Exercise goal: How many lines in these records hold the string "none"? State only that number.

-- Available records follows --

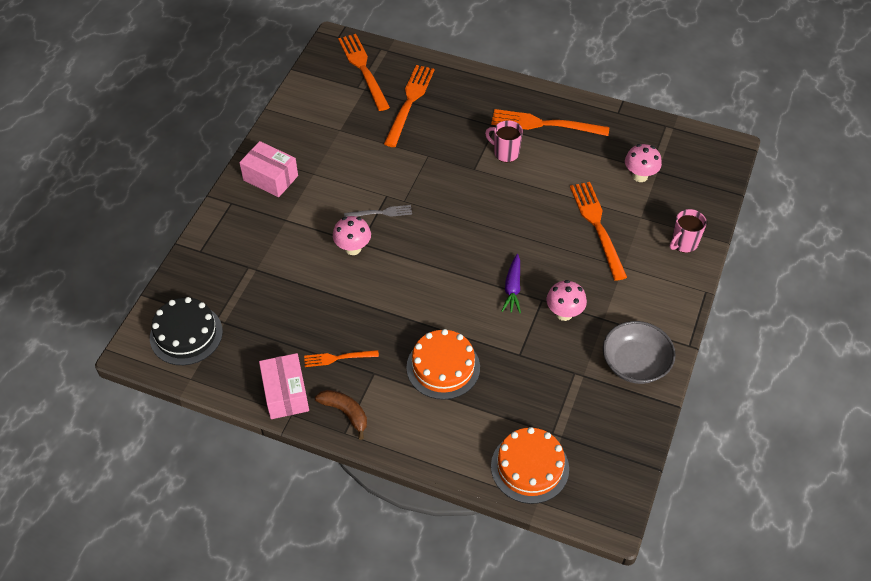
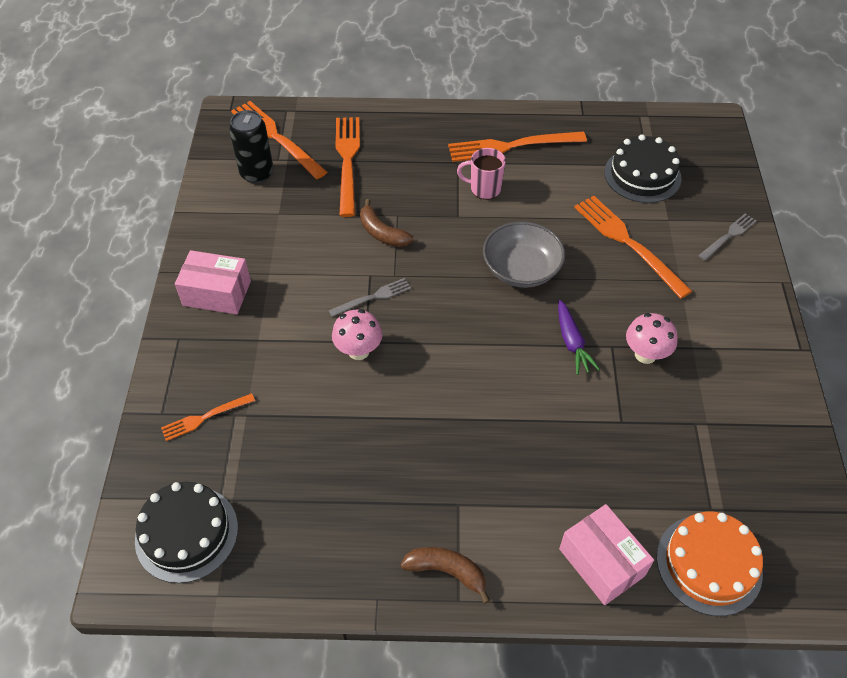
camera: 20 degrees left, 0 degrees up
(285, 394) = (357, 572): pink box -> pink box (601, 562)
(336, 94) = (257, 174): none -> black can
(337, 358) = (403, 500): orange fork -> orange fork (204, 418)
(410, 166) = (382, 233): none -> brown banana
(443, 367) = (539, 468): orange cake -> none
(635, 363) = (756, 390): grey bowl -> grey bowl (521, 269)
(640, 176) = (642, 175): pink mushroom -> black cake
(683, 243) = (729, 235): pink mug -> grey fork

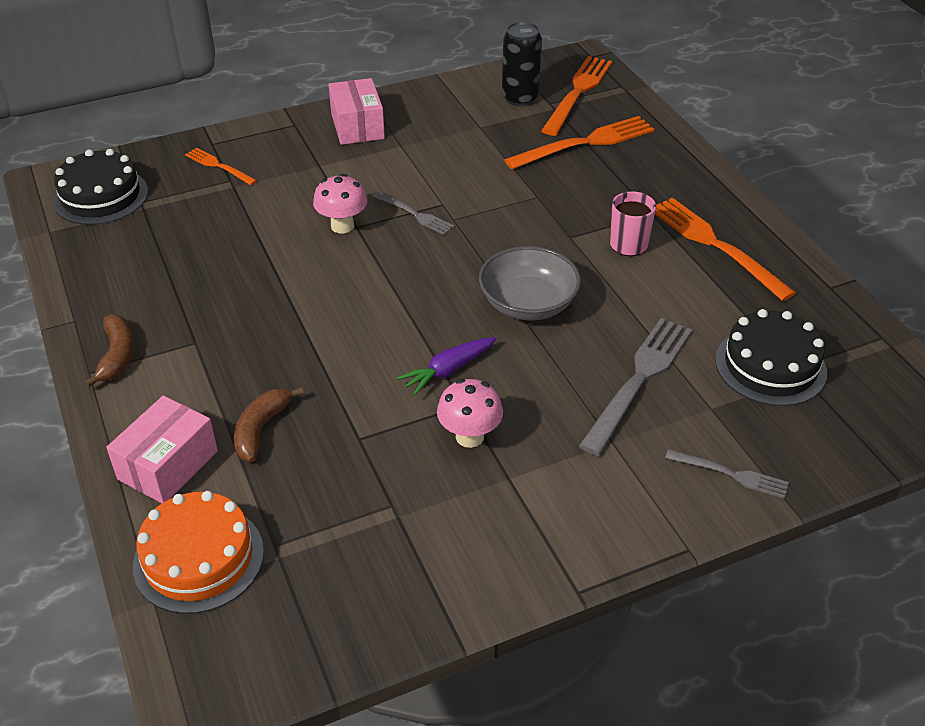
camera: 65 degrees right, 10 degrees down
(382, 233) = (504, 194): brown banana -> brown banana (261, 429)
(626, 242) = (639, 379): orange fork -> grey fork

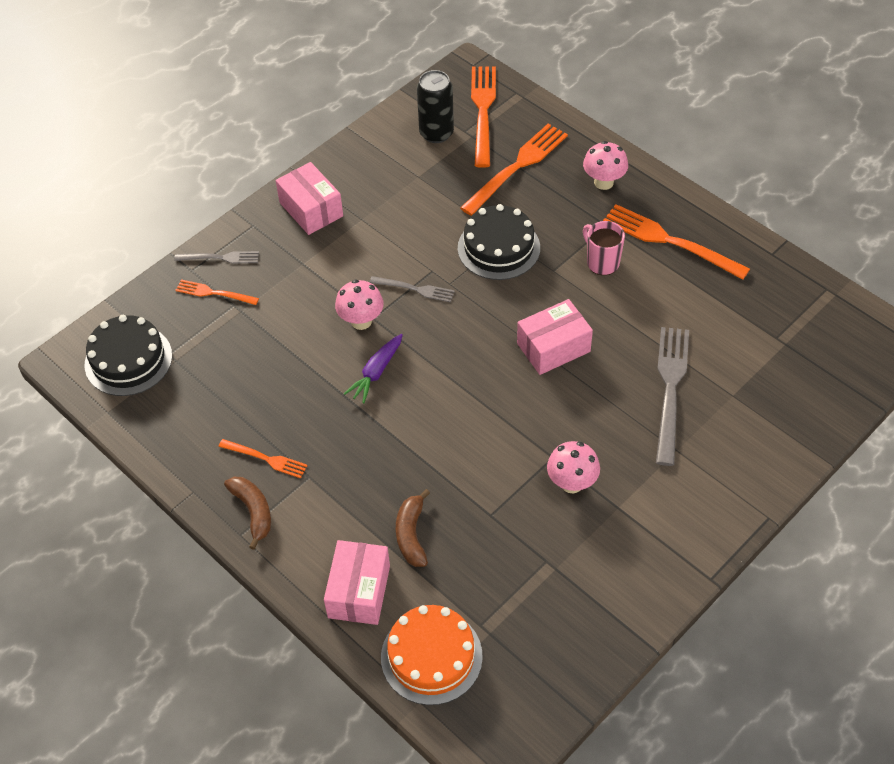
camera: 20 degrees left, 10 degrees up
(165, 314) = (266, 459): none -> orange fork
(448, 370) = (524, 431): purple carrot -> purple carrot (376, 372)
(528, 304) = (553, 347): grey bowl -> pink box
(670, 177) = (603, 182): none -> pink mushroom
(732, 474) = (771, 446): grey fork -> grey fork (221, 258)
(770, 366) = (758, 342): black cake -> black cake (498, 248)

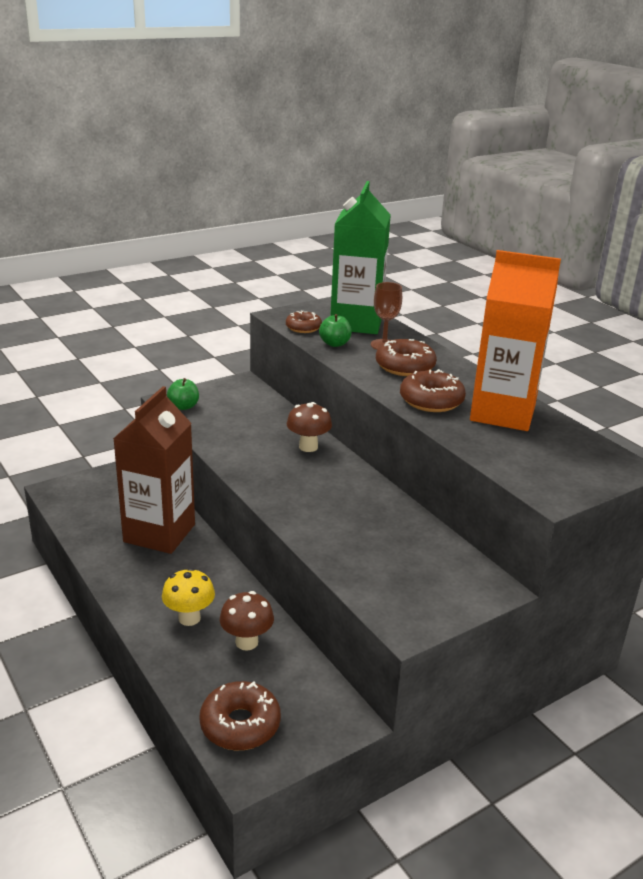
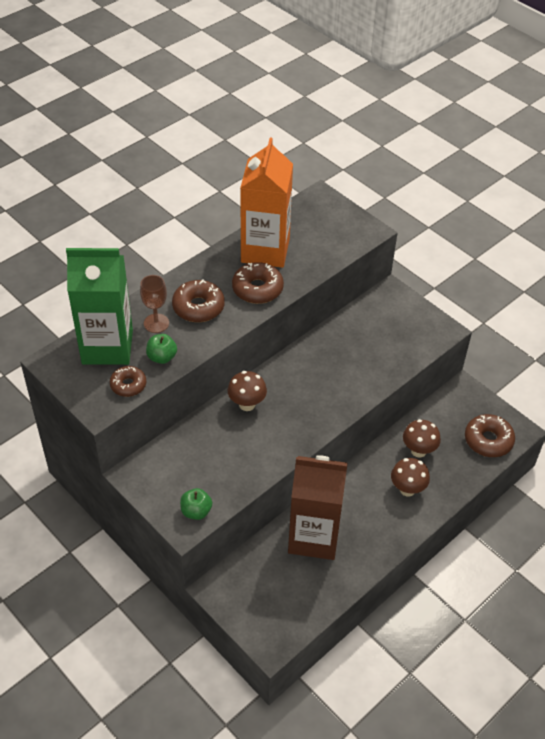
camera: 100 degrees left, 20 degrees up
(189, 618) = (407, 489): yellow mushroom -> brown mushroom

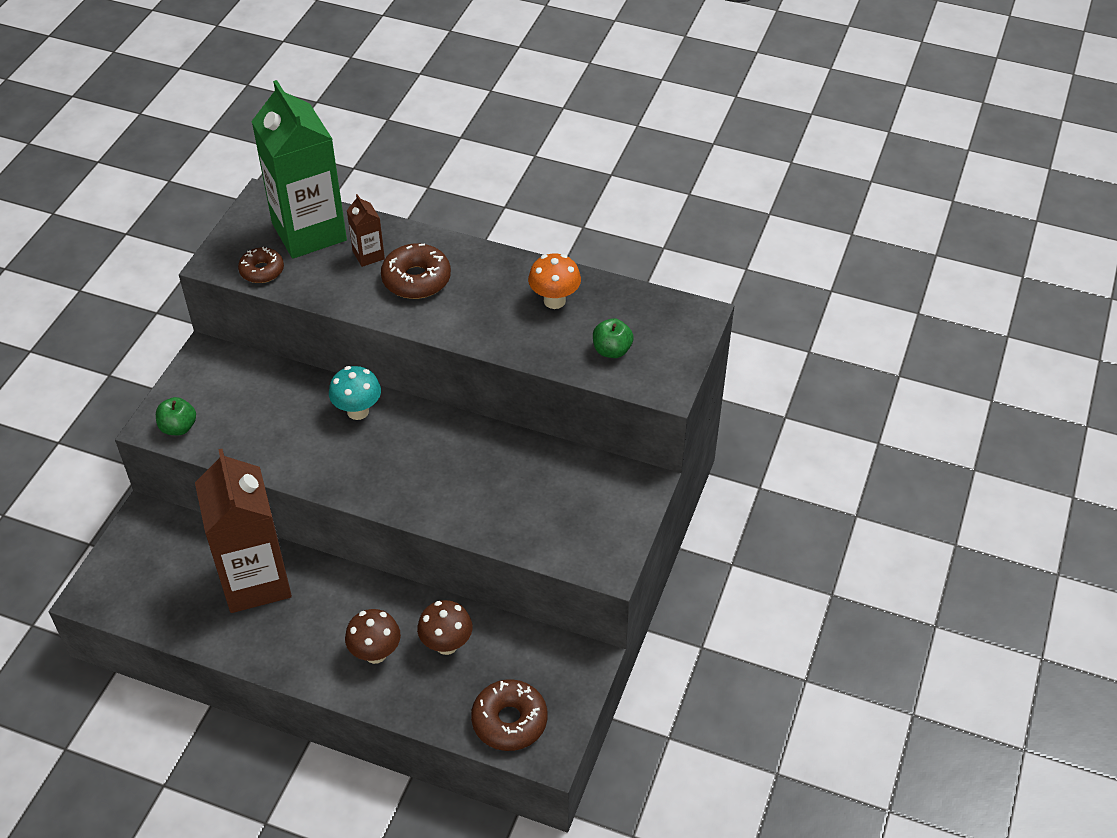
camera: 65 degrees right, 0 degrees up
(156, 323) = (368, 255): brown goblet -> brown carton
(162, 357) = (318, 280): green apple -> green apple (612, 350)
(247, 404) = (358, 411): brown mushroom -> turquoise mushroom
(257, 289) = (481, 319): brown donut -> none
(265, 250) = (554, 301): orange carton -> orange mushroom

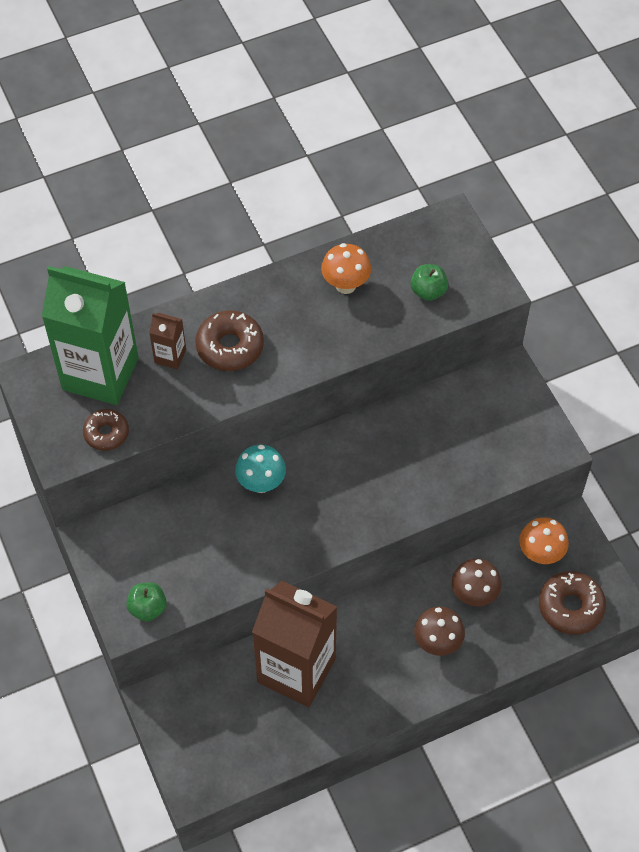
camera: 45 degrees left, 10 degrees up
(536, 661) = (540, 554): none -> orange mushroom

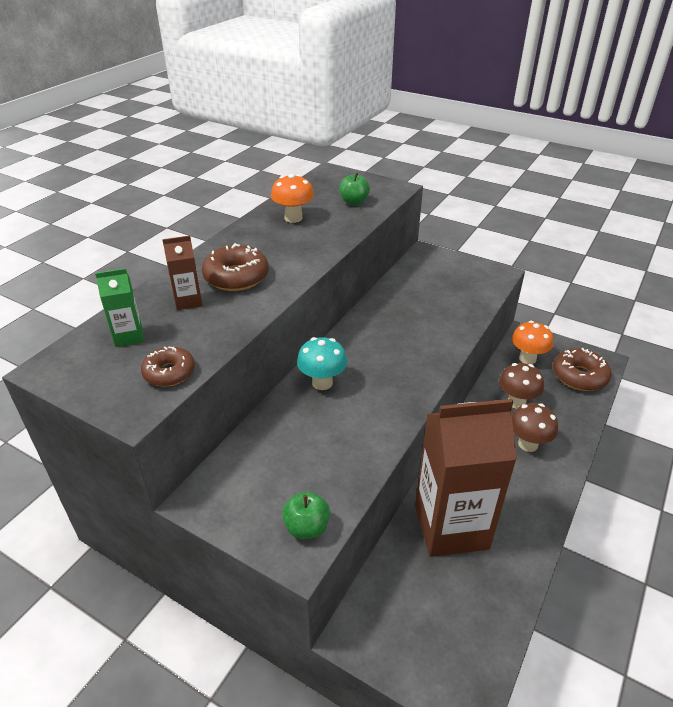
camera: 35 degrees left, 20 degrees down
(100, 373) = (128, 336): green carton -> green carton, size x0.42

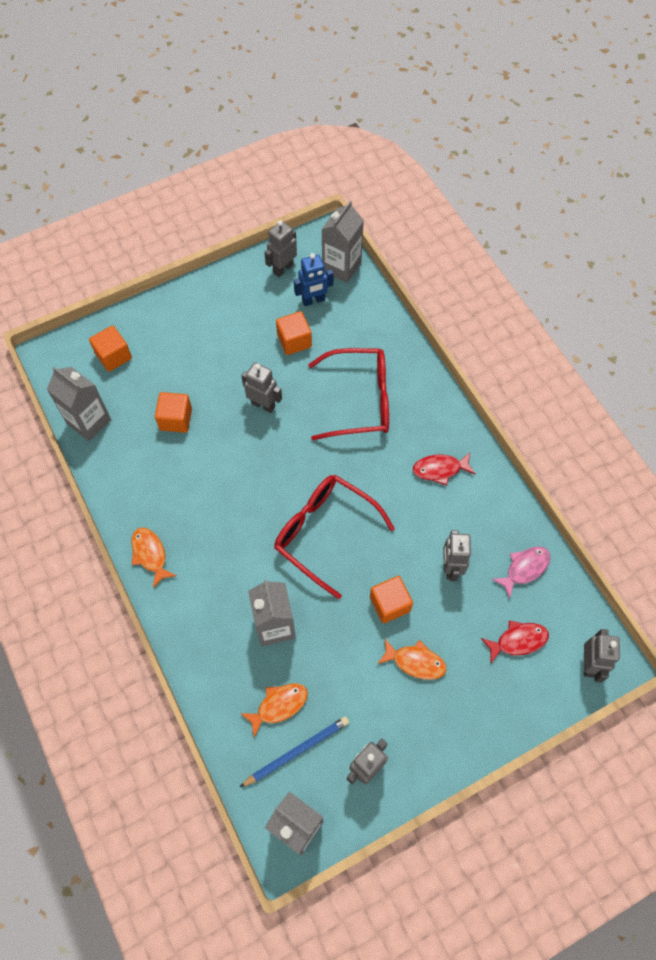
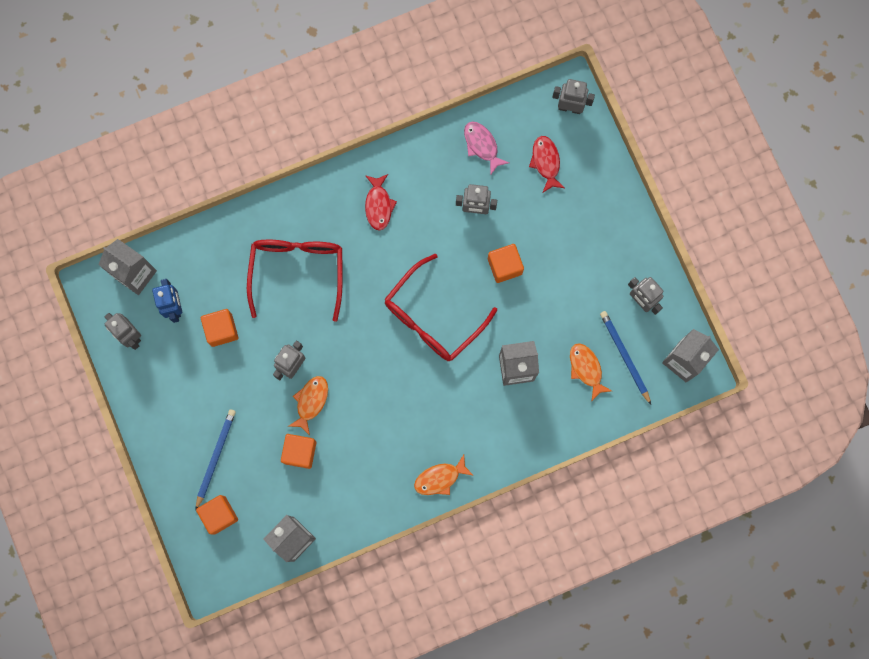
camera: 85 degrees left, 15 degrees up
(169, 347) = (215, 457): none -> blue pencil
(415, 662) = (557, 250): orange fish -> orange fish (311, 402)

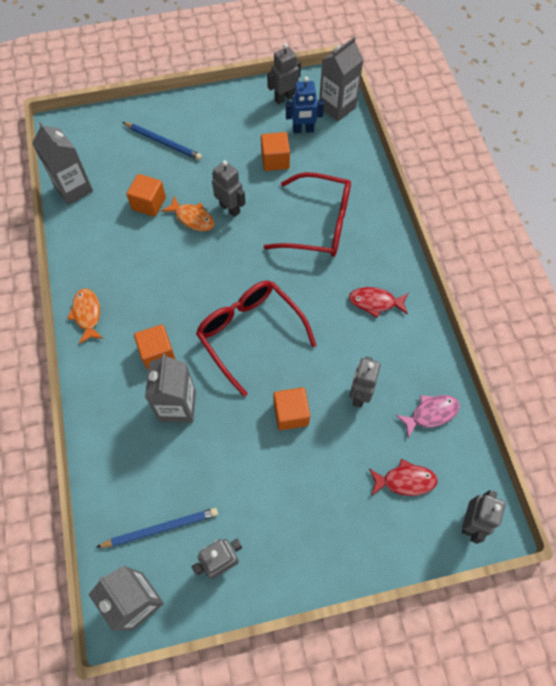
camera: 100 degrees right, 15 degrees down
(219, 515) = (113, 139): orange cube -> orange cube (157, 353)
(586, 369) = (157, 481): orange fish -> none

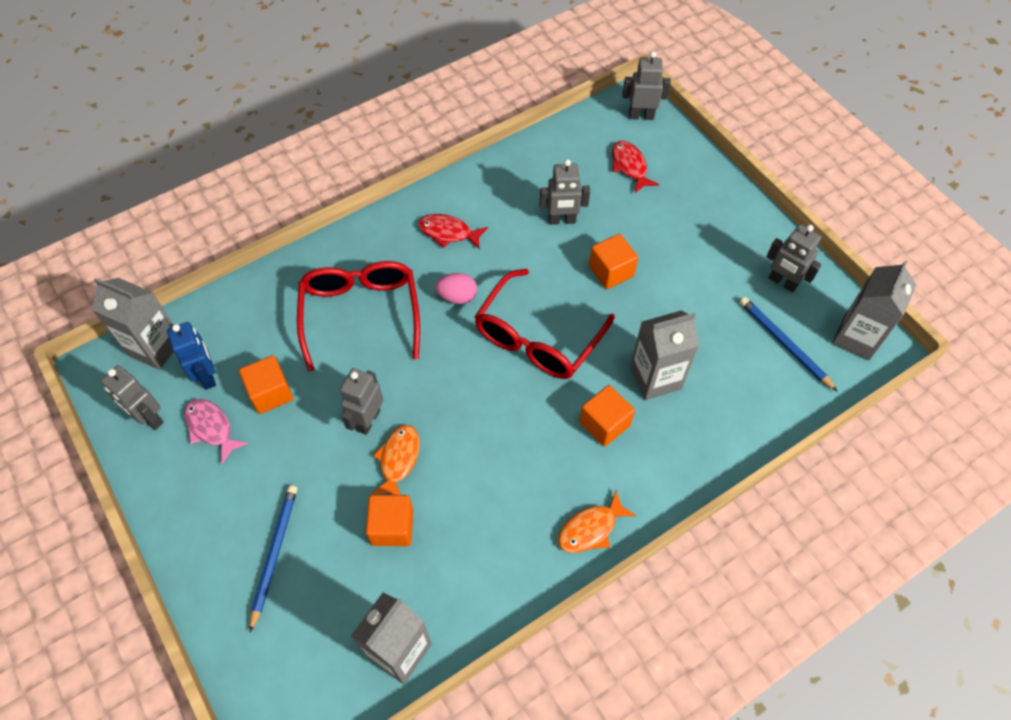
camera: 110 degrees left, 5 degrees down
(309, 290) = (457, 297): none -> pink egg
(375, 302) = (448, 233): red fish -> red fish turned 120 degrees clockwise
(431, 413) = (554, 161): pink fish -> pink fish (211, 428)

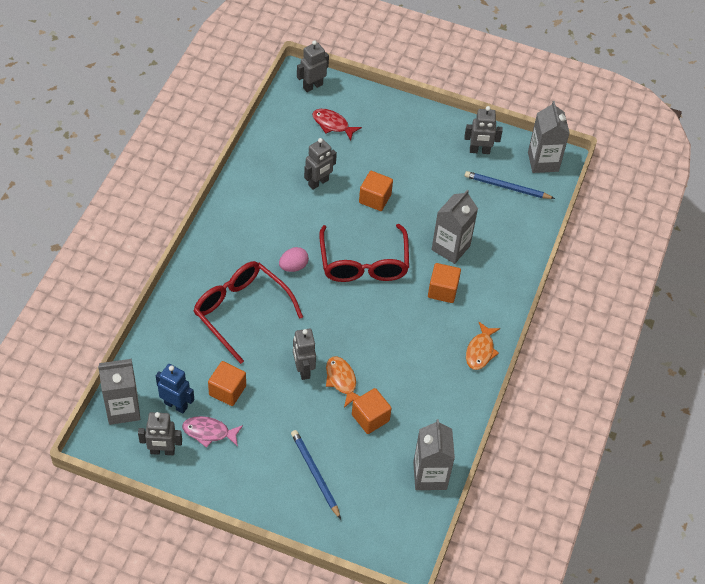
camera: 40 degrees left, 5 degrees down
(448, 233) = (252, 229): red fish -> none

-- Available records concluded --

Result of this task: 11